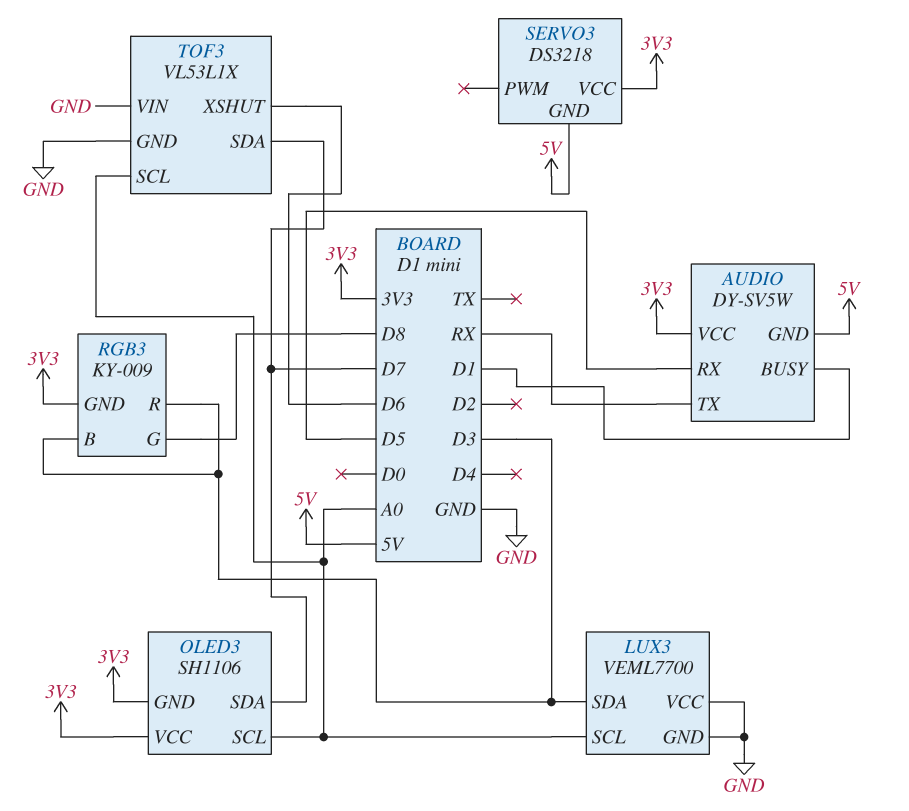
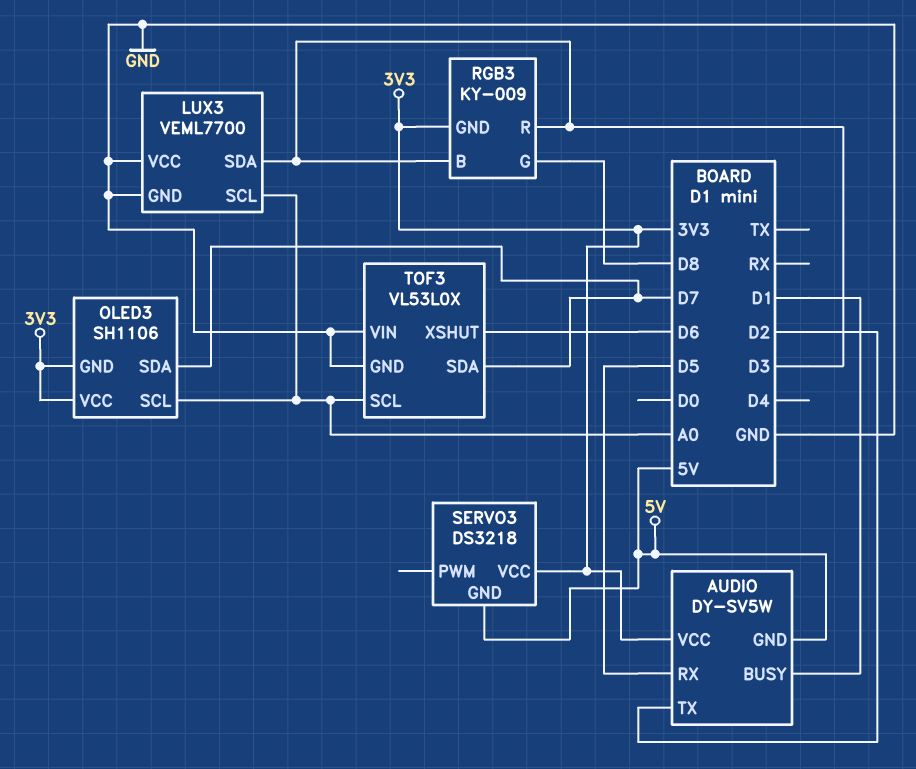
AUDIO pin TX: RX -> D2
TOF3: VL53L1X -> VL53L0X

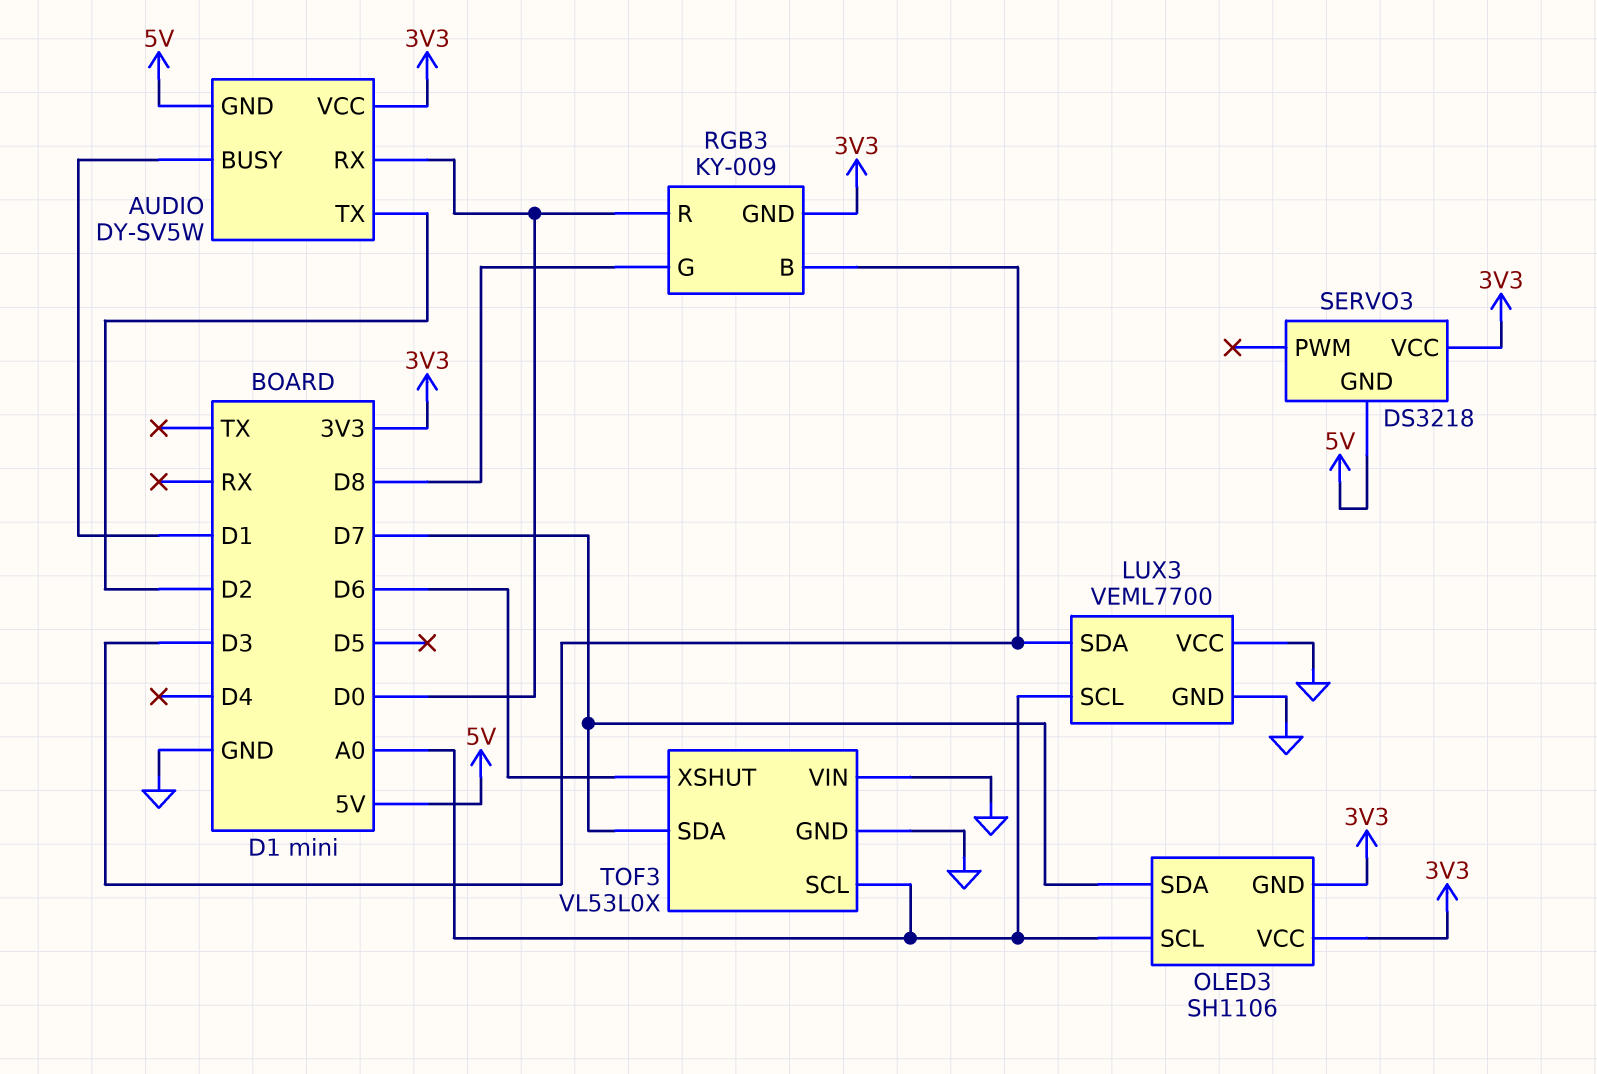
AUDIO pin RX: D5 -> D0
RGB3 pin R: D3 -> D0

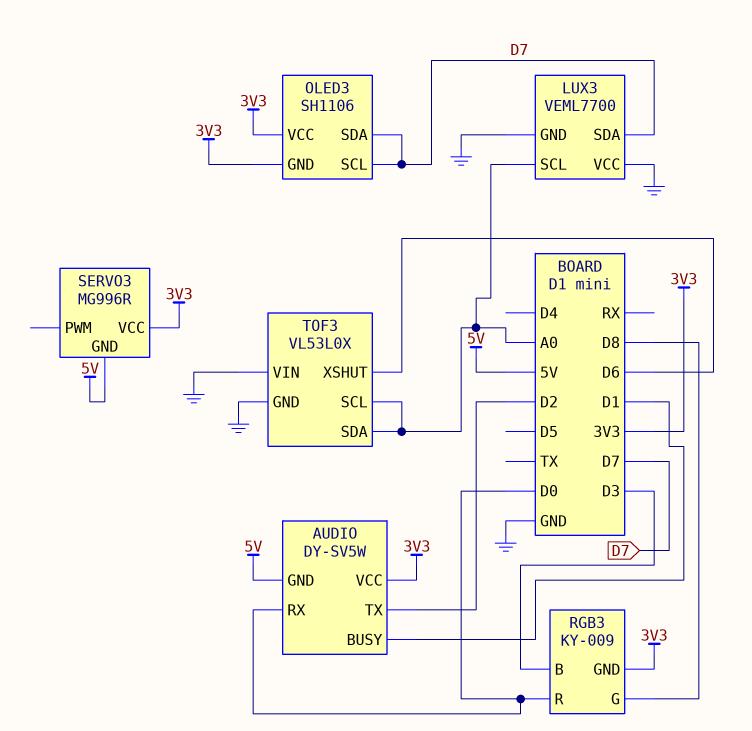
LUX3 pin SDA: D3 -> D7
OLED3 pin SCL: A0 -> D7
SERVO3: DS3218 -> MG996R
TOF3 pin SDA: D7 -> A0

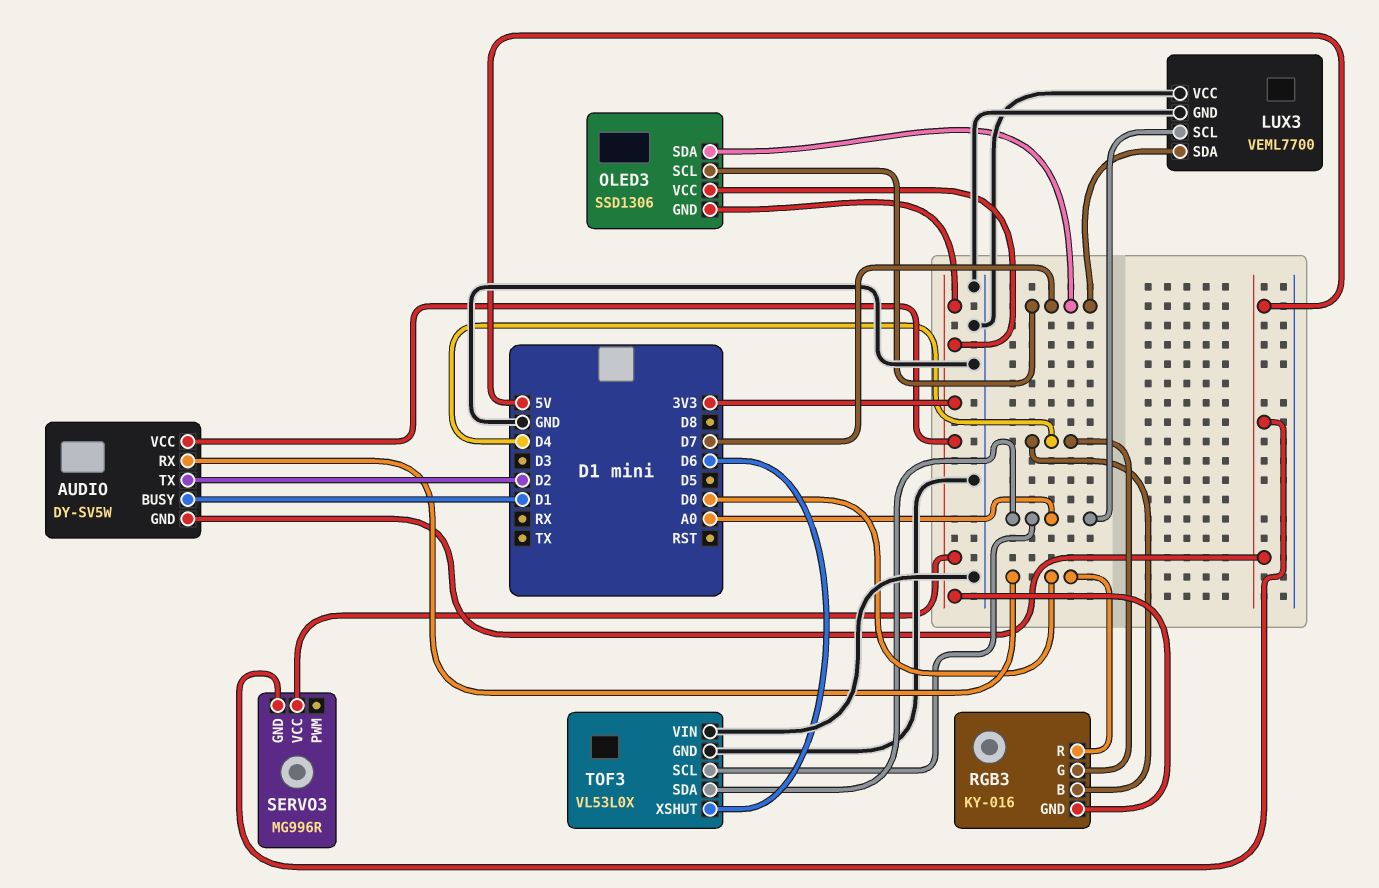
OLED3: SH1106 -> SSD1306
RGB3: KY-009 -> KY-016
RGB3 pin B: D3 -> D4
RGB3 pin G: D8 -> D4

## THE TASK
When the line containing "TOF3: VL53L1X -> VL53L0X" has been located, retype it and each line after it through the end of the records, excluding the pictures and adding nothing else.

## RESPONSE AREA
TOF3: VL53L1X -> VL53L0X

AUDIO pin RX: D5 -> D0
RGB3 pin R: D3 -> D0

LUX3 pin SDA: D3 -> D7
OLED3 pin SCL: A0 -> D7
SERVO3: DS3218 -> MG996R
TOF3 pin SDA: D7 -> A0

OLED3: SH1106 -> SSD1306
RGB3: KY-009 -> KY-016
RGB3 pin B: D3 -> D4
RGB3 pin G: D8 -> D4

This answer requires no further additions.